* TASK MATERIAL:
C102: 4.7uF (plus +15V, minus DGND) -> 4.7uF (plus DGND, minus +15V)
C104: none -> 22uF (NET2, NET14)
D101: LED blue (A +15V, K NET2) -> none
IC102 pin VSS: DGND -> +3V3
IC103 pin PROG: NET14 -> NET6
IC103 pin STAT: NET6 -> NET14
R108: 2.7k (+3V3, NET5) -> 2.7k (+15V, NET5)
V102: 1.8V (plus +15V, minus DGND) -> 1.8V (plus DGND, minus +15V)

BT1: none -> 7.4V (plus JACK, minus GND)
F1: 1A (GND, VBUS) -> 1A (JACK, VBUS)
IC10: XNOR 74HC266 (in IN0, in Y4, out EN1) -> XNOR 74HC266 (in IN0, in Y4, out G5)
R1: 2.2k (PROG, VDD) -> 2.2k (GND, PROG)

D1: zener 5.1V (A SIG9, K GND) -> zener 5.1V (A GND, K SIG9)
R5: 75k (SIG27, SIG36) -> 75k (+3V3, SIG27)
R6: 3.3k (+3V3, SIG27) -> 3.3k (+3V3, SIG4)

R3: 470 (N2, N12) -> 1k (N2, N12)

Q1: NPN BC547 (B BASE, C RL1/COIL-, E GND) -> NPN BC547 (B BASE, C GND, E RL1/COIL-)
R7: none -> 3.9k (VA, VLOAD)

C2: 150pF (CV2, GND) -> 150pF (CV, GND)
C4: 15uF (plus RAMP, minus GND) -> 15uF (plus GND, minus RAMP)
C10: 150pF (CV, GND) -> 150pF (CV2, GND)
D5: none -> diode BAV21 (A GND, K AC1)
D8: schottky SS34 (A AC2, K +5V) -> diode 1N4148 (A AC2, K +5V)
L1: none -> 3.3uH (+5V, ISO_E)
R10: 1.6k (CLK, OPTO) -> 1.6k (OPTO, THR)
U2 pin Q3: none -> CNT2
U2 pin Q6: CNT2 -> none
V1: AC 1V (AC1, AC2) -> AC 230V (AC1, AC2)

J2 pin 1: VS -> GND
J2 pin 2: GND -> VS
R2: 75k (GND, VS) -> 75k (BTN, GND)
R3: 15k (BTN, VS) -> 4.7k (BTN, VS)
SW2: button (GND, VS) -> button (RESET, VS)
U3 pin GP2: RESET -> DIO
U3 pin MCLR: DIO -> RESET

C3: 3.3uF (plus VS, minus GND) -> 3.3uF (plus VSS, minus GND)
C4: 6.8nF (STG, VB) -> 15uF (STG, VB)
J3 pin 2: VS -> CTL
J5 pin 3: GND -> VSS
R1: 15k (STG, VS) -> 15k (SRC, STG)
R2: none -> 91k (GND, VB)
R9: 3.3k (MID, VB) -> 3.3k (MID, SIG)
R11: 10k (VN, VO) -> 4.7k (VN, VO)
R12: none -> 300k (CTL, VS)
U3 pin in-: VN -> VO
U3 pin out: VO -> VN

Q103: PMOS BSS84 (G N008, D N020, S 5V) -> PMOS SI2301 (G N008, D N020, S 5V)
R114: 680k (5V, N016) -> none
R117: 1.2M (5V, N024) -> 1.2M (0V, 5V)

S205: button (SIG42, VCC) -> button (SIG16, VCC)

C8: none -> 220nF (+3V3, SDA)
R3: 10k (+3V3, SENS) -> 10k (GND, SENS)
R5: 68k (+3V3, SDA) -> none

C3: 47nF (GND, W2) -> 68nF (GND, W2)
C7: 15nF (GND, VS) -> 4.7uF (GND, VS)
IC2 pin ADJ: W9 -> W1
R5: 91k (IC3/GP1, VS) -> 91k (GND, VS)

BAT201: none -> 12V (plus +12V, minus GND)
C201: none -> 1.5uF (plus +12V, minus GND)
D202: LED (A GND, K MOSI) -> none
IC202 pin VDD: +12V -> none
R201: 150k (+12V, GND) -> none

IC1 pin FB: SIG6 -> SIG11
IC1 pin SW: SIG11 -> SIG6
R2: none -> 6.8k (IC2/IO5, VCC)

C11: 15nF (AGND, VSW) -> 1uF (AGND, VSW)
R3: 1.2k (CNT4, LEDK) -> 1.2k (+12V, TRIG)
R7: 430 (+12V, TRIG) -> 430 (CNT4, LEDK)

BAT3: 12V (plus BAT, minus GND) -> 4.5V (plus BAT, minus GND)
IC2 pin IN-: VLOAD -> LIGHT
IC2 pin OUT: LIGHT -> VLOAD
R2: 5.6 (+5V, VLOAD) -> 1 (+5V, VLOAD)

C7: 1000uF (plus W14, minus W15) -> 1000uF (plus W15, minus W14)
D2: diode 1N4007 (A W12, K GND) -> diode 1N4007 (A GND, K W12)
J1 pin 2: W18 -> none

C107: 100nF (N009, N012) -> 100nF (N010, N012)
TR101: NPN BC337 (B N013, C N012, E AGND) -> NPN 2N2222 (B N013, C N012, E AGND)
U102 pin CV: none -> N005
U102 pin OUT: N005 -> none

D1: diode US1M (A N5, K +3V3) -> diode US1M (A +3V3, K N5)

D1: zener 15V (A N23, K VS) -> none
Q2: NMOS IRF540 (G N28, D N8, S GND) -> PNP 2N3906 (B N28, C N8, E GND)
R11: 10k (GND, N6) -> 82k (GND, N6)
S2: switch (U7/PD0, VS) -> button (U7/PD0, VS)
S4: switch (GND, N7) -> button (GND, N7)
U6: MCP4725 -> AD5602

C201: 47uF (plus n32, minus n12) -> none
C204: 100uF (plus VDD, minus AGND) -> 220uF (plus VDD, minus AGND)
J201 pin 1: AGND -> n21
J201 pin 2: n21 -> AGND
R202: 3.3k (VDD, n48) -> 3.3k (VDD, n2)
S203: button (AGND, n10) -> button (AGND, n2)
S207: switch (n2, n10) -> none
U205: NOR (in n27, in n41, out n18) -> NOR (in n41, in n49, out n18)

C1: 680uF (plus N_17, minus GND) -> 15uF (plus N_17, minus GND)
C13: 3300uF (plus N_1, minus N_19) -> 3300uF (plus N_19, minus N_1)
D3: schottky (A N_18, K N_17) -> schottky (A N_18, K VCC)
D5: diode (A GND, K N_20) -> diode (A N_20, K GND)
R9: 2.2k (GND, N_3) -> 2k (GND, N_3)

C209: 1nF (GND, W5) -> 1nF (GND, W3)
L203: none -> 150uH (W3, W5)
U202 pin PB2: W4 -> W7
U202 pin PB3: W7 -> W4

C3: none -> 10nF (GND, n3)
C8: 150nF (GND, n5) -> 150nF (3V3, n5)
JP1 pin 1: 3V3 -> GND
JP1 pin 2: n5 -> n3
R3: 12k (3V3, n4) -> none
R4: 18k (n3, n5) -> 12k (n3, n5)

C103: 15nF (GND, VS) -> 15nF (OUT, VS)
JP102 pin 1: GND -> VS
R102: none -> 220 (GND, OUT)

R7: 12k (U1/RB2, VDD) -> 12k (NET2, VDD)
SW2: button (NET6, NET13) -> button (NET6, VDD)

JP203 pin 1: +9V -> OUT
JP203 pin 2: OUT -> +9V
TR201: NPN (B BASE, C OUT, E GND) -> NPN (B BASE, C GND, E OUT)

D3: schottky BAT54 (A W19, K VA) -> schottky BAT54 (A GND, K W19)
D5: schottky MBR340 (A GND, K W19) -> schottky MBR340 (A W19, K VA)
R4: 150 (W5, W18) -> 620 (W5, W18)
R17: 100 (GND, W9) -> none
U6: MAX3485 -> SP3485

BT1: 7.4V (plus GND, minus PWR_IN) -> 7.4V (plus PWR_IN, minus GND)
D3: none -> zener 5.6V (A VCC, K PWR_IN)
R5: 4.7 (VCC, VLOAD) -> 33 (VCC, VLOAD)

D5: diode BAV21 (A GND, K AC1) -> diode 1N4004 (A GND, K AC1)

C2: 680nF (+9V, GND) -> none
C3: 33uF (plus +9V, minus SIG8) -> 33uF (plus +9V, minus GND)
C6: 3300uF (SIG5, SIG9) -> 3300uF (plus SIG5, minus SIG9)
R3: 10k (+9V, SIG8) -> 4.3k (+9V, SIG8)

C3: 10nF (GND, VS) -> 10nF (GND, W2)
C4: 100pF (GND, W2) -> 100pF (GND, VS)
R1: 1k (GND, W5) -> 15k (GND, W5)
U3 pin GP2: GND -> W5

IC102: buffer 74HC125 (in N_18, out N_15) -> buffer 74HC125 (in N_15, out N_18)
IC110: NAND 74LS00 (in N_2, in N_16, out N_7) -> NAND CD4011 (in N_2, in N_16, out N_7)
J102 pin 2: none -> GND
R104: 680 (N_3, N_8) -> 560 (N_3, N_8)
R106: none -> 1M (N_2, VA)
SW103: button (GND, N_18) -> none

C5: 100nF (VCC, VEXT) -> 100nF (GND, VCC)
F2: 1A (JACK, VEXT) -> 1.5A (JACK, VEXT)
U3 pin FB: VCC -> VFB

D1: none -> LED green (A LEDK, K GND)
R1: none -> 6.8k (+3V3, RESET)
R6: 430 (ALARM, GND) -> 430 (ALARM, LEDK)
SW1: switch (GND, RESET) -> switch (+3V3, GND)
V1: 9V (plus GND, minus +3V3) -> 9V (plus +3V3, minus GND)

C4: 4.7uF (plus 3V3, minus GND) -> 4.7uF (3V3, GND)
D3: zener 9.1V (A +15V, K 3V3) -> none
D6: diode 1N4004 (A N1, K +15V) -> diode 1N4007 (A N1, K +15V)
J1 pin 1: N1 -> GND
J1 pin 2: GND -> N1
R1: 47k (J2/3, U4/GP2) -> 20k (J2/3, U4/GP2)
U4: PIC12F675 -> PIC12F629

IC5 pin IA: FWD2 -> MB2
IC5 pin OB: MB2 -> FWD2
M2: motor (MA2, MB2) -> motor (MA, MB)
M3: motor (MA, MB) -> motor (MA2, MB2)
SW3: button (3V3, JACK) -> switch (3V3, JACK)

* WORK TO BE COMPLETED: Both the first line of the records above and the line containing "R5: 91k (IC3/GP1, VS) -> 91k (GND, VS)" are to be transcribed exactly, together with every line between them, and nothing else.

* ANSWER AREA:
C102: 4.7uF (plus +15V, minus DGND) -> 4.7uF (plus DGND, minus +15V)
C104: none -> 22uF (NET2, NET14)
D101: LED blue (A +15V, K NET2) -> none
IC102 pin VSS: DGND -> +3V3
IC103 pin PROG: NET14 -> NET6
IC103 pin STAT: NET6 -> NET14
R108: 2.7k (+3V3, NET5) -> 2.7k (+15V, NET5)
V102: 1.8V (plus +15V, minus DGND) -> 1.8V (plus DGND, minus +15V)

BT1: none -> 7.4V (plus JACK, minus GND)
F1: 1A (GND, VBUS) -> 1A (JACK, VBUS)
IC10: XNOR 74HC266 (in IN0, in Y4, out EN1) -> XNOR 74HC266 (in IN0, in Y4, out G5)
R1: 2.2k (PROG, VDD) -> 2.2k (GND, PROG)

D1: zener 5.1V (A SIG9, K GND) -> zener 5.1V (A GND, K SIG9)
R5: 75k (SIG27, SIG36) -> 75k (+3V3, SIG27)
R6: 3.3k (+3V3, SIG27) -> 3.3k (+3V3, SIG4)

R3: 470 (N2, N12) -> 1k (N2, N12)

Q1: NPN BC547 (B BASE, C RL1/COIL-, E GND) -> NPN BC547 (B BASE, C GND, E RL1/COIL-)
R7: none -> 3.9k (VA, VLOAD)

C2: 150pF (CV2, GND) -> 150pF (CV, GND)
C4: 15uF (plus RAMP, minus GND) -> 15uF (plus GND, minus RAMP)
C10: 150pF (CV, GND) -> 150pF (CV2, GND)
D5: none -> diode BAV21 (A GND, K AC1)
D8: schottky SS34 (A AC2, K +5V) -> diode 1N4148 (A AC2, K +5V)
L1: none -> 3.3uH (+5V, ISO_E)
R10: 1.6k (CLK, OPTO) -> 1.6k (OPTO, THR)
U2 pin Q3: none -> CNT2
U2 pin Q6: CNT2 -> none
V1: AC 1V (AC1, AC2) -> AC 230V (AC1, AC2)

J2 pin 1: VS -> GND
J2 pin 2: GND -> VS
R2: 75k (GND, VS) -> 75k (BTN, GND)
R3: 15k (BTN, VS) -> 4.7k (BTN, VS)
SW2: button (GND, VS) -> button (RESET, VS)
U3 pin GP2: RESET -> DIO
U3 pin MCLR: DIO -> RESET

C3: 3.3uF (plus VS, minus GND) -> 3.3uF (plus VSS, minus GND)
C4: 6.8nF (STG, VB) -> 15uF (STG, VB)
J3 pin 2: VS -> CTL
J5 pin 3: GND -> VSS
R1: 15k (STG, VS) -> 15k (SRC, STG)
R2: none -> 91k (GND, VB)
R9: 3.3k (MID, VB) -> 3.3k (MID, SIG)
R11: 10k (VN, VO) -> 4.7k (VN, VO)
R12: none -> 300k (CTL, VS)
U3 pin in-: VN -> VO
U3 pin out: VO -> VN

Q103: PMOS BSS84 (G N008, D N020, S 5V) -> PMOS SI2301 (G N008, D N020, S 5V)
R114: 680k (5V, N016) -> none
R117: 1.2M (5V, N024) -> 1.2M (0V, 5V)

S205: button (SIG42, VCC) -> button (SIG16, VCC)

C8: none -> 220nF (+3V3, SDA)
R3: 10k (+3V3, SENS) -> 10k (GND, SENS)
R5: 68k (+3V3, SDA) -> none

C3: 47nF (GND, W2) -> 68nF (GND, W2)
C7: 15nF (GND, VS) -> 4.7uF (GND, VS)
IC2 pin ADJ: W9 -> W1
R5: 91k (IC3/GP1, VS) -> 91k (GND, VS)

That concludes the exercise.